====== Data to examine ======
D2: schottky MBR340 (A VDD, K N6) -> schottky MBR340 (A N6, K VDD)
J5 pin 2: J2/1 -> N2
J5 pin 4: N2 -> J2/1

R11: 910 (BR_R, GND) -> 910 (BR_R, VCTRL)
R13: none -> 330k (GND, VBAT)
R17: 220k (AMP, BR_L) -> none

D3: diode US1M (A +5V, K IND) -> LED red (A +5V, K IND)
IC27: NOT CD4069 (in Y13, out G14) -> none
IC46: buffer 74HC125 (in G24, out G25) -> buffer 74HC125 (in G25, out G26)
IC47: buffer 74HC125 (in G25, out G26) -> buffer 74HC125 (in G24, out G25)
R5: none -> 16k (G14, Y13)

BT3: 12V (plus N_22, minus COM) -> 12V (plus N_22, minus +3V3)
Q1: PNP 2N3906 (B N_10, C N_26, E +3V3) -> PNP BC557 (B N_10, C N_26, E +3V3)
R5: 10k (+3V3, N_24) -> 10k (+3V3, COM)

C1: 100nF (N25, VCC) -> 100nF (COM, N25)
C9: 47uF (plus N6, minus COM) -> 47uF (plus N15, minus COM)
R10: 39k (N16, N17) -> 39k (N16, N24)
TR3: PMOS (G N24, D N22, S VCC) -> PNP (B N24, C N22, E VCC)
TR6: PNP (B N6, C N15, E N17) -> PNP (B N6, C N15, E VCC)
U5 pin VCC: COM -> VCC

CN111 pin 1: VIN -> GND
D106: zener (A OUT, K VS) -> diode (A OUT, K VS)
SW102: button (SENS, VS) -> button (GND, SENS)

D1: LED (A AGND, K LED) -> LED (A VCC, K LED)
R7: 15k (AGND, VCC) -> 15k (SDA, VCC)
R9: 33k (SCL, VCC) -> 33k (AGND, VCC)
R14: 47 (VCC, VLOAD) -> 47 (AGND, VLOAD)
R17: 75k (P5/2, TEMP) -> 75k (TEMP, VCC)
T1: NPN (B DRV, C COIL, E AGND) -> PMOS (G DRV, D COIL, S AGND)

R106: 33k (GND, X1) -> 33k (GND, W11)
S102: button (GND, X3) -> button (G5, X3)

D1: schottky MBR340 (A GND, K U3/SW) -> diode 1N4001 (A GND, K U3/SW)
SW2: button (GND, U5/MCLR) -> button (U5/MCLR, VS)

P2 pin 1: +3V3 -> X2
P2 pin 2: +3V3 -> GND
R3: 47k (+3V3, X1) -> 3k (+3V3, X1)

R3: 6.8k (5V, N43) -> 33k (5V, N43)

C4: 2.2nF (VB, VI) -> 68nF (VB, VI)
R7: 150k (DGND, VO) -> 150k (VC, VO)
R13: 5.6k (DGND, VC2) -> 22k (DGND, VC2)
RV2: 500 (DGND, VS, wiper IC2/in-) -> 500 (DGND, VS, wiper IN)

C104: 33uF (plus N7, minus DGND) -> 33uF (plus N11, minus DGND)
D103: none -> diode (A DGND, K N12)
======
◆ Work task ◆
Repeat exactly the lines from the line containing "IC47: buffer 74HC125" through the end of the listing above; both boundary lines are part of the output.

◆ The completed task ◆
IC47: buffer 74HC125 (in G25, out G26) -> buffer 74HC125 (in G24, out G25)
R5: none -> 16k (G14, Y13)

BT3: 12V (plus N_22, minus COM) -> 12V (plus N_22, minus +3V3)
Q1: PNP 2N3906 (B N_10, C N_26, E +3V3) -> PNP BC557 (B N_10, C N_26, E +3V3)
R5: 10k (+3V3, N_24) -> 10k (+3V3, COM)

C1: 100nF (N25, VCC) -> 100nF (COM, N25)
C9: 47uF (plus N6, minus COM) -> 47uF (plus N15, minus COM)
R10: 39k (N16, N17) -> 39k (N16, N24)
TR3: PMOS (G N24, D N22, S VCC) -> PNP (B N24, C N22, E VCC)
TR6: PNP (B N6, C N15, E N17) -> PNP (B N6, C N15, E VCC)
U5 pin VCC: COM -> VCC

CN111 pin 1: VIN -> GND
D106: zener (A OUT, K VS) -> diode (A OUT, K VS)
SW102: button (SENS, VS) -> button (GND, SENS)

D1: LED (A AGND, K LED) -> LED (A VCC, K LED)
R7: 15k (AGND, VCC) -> 15k (SDA, VCC)
R9: 33k (SCL, VCC) -> 33k (AGND, VCC)
R14: 47 (VCC, VLOAD) -> 47 (AGND, VLOAD)
R17: 75k (P5/2, TEMP) -> 75k (TEMP, VCC)
T1: NPN (B DRV, C COIL, E AGND) -> PMOS (G DRV, D COIL, S AGND)

R106: 33k (GND, X1) -> 33k (GND, W11)
S102: button (GND, X3) -> button (G5, X3)

D1: schottky MBR340 (A GND, K U3/SW) -> diode 1N4001 (A GND, K U3/SW)
SW2: button (GND, U5/MCLR) -> button (U5/MCLR, VS)

P2 pin 1: +3V3 -> X2
P2 pin 2: +3V3 -> GND
R3: 47k (+3V3, X1) -> 3k (+3V3, X1)

R3: 6.8k (5V, N43) -> 33k (5V, N43)

C4: 2.2nF (VB, VI) -> 68nF (VB, VI)
R7: 150k (DGND, VO) -> 150k (VC, VO)
R13: 5.6k (DGND, VC2) -> 22k (DGND, VC2)
RV2: 500 (DGND, VS, wiper IC2/in-) -> 500 (DGND, VS, wiper IN)

C104: 33uF (plus N7, minus DGND) -> 33uF (plus N11, minus DGND)
D103: none -> diode (A DGND, K N12)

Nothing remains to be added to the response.